Prompt
Switch "AWY" to "AWN" throughout the entries and write out their lines again with nothing else altered. Omit the picture lines.

──────── Material shown

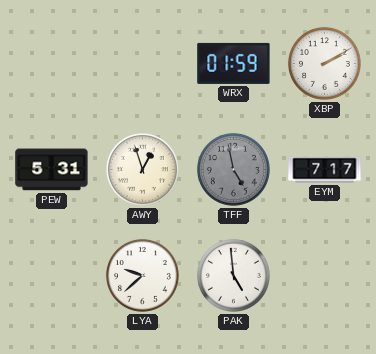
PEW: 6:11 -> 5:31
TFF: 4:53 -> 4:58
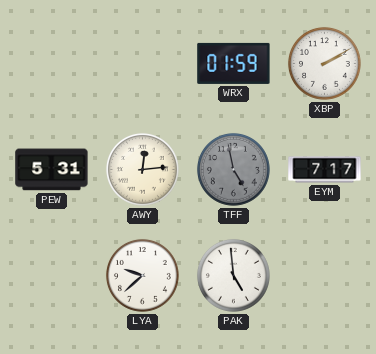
AWY: 12:57 -> 12:14
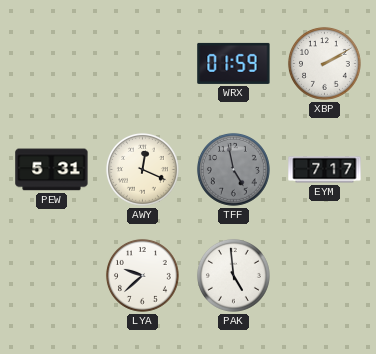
AWY: 12:14 -> 12:19
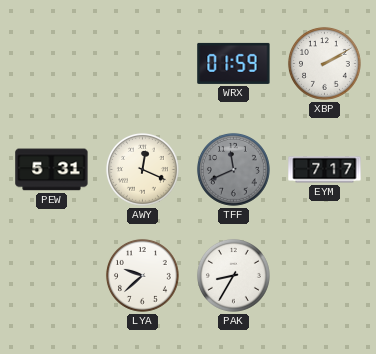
TFF: 4:58 -> 11:41
PAK: 4:59 -> 8:35
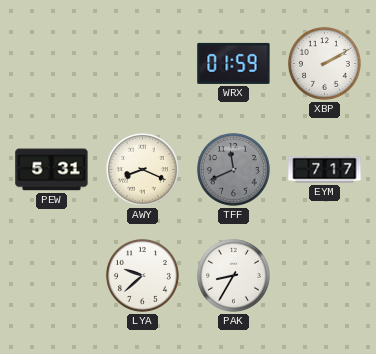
AWY: 12:19 -> 8:19
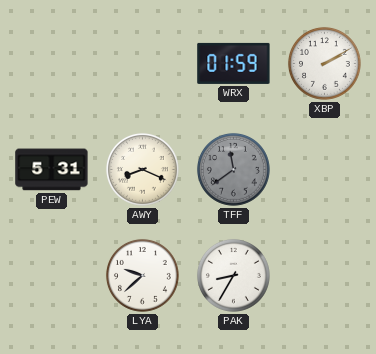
TFF: 11:41 -> 11:39
EYM: 7:17 -> none
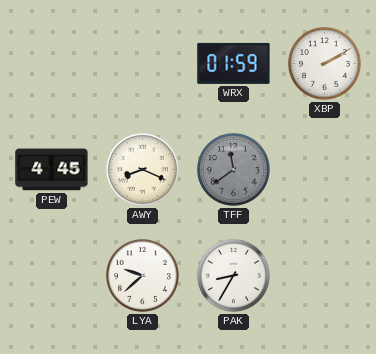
PEW: 5:31 -> 4:45
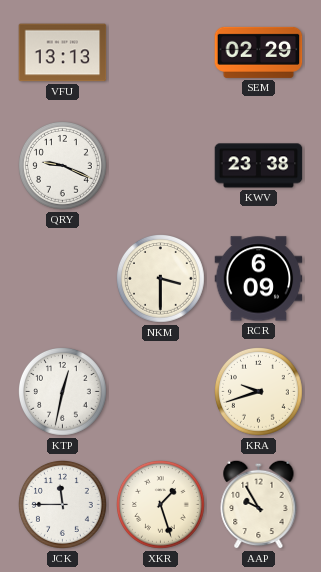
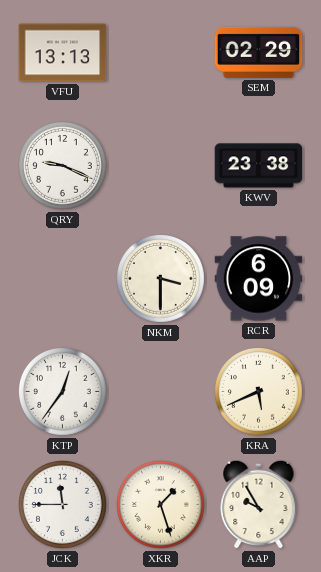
KTP: 12:32 -> 12:36
KRA: 9:42 -> 5:41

────────────────

Response below
PEW: 6:11 -> 5:31
TFF: 4:53 -> 4:58
AWN: 12:57 -> 12:14
AWN: 12:14 -> 12:19
TFF: 4:58 -> 11:41
PAK: 4:59 -> 8:35
AWN: 12:19 -> 8:19
TFF: 11:41 -> 11:39
EYM: 7:17 -> none
PEW: 5:31 -> 4:45
KTP: 12:32 -> 12:36
KRA: 9:42 -> 5:41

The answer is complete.